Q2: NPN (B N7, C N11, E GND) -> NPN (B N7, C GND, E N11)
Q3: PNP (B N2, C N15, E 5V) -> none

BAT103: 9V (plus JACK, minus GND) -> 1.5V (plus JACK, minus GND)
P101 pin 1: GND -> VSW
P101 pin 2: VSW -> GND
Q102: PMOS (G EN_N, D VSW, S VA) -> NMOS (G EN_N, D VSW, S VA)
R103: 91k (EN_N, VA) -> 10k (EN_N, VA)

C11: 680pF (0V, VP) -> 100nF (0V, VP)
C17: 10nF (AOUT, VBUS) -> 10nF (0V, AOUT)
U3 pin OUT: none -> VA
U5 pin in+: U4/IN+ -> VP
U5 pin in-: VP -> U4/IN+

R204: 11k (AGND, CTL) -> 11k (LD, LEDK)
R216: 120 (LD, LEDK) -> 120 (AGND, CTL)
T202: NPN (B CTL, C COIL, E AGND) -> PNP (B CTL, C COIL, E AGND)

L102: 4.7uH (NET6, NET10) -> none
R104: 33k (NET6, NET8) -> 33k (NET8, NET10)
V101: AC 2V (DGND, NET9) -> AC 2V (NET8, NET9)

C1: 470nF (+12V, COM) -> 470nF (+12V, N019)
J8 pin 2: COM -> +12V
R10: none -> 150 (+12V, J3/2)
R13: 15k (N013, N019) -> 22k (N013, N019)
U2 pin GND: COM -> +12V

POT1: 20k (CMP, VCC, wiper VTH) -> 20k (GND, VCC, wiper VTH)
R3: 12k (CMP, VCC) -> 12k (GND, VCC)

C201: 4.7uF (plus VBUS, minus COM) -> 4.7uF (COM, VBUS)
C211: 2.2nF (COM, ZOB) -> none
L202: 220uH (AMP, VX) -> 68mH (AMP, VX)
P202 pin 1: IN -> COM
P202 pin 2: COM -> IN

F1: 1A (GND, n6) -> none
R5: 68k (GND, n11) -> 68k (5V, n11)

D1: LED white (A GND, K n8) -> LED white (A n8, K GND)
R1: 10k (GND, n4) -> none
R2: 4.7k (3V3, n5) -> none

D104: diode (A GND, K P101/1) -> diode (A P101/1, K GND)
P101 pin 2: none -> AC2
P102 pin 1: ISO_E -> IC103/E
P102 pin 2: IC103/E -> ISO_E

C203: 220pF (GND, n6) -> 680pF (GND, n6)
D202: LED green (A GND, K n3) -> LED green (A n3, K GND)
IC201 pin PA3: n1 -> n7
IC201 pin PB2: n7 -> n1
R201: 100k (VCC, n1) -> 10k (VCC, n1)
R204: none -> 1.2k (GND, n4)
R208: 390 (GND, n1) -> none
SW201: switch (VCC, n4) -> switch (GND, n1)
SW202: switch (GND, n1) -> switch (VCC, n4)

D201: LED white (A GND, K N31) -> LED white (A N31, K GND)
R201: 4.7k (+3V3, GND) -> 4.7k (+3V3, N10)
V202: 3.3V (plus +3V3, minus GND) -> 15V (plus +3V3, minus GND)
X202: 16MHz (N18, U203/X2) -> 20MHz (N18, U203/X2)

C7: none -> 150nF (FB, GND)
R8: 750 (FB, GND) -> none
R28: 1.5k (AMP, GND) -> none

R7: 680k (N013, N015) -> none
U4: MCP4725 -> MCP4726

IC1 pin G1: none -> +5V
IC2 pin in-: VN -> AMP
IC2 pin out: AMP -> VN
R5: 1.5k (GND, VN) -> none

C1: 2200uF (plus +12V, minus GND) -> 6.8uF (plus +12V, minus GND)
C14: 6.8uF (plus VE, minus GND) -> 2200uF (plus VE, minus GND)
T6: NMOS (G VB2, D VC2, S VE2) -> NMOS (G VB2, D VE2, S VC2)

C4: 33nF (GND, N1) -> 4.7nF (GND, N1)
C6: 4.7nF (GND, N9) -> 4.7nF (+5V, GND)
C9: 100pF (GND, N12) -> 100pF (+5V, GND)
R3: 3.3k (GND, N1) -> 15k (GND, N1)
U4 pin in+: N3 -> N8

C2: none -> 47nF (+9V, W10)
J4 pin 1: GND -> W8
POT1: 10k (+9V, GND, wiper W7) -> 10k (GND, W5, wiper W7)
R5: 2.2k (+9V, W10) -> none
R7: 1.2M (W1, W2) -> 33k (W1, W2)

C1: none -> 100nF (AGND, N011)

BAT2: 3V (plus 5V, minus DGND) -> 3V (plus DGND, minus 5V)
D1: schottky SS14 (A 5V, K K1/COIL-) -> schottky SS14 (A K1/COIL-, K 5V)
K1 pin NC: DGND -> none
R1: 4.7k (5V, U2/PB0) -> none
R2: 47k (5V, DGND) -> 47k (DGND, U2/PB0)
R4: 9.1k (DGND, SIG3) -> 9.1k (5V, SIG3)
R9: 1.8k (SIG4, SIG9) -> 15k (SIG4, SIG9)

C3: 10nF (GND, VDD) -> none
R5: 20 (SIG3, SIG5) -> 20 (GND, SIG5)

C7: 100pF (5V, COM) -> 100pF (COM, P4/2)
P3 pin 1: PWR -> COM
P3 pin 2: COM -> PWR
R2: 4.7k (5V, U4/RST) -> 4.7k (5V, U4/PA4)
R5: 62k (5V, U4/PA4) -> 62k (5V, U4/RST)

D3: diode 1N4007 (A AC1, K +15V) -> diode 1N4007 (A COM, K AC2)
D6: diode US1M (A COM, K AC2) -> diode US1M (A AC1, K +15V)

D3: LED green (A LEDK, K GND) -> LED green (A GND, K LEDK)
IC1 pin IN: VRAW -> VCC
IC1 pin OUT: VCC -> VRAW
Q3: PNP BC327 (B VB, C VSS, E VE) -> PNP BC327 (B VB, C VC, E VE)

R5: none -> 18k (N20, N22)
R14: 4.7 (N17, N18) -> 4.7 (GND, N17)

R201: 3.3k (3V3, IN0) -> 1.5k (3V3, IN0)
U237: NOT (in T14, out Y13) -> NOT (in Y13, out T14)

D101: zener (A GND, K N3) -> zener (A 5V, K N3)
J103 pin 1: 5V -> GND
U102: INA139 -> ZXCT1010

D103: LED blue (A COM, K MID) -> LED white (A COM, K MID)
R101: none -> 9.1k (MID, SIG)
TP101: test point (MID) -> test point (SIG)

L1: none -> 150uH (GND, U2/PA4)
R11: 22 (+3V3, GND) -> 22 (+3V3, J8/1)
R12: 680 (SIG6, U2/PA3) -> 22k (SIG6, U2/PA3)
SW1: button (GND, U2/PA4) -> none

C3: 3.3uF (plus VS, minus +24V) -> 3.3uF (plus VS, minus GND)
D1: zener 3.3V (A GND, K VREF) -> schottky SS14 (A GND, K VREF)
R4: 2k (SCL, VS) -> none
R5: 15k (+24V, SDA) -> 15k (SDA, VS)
───
PROBLEM
Search the records for the word "green", then list every line that has it.

ANSWER TO THIS TASK
D202: LED green (A GND, K n3) -> LED green (A n3, K GND)
D3: LED green (A LEDK, K GND) -> LED green (A GND, K LEDK)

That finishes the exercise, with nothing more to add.